──────── DATASET CONTENT ────────
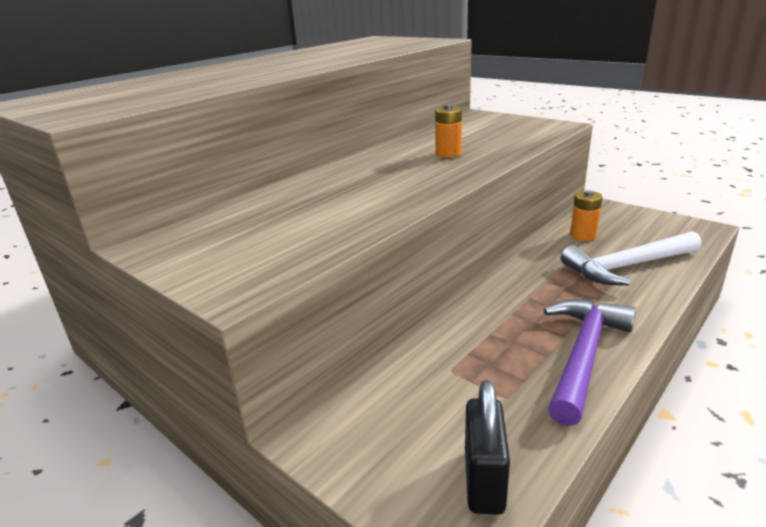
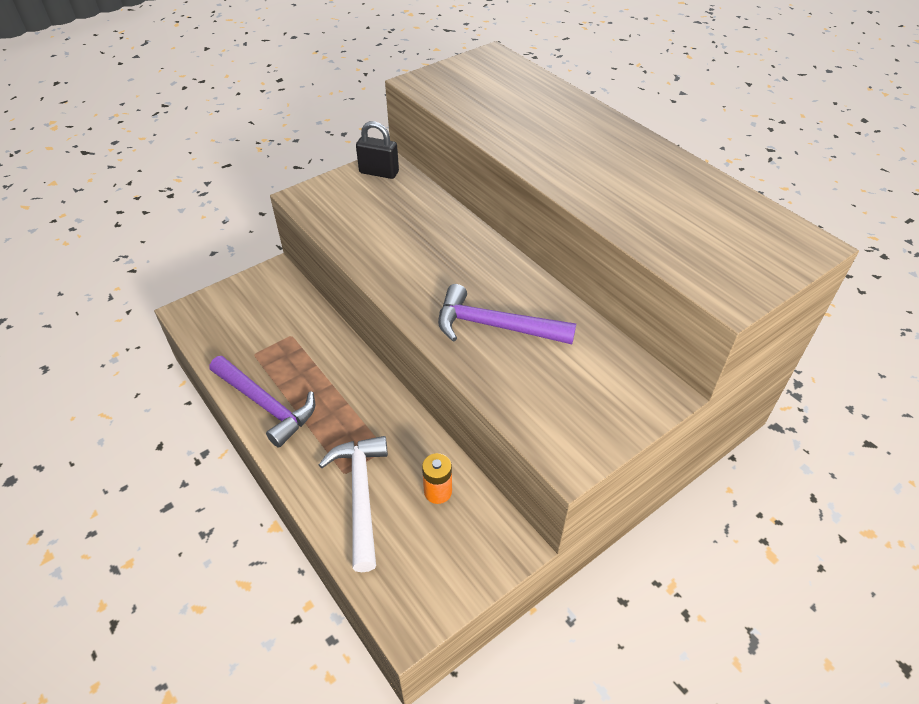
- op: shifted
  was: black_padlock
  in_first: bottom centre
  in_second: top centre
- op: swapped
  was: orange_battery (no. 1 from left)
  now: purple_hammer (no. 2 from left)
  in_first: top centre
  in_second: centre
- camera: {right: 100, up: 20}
────────
- WHAT YOU SHOULD DO:
State the number of lines in the data that contain the word "left", offering no other text.

- ANSWER:
2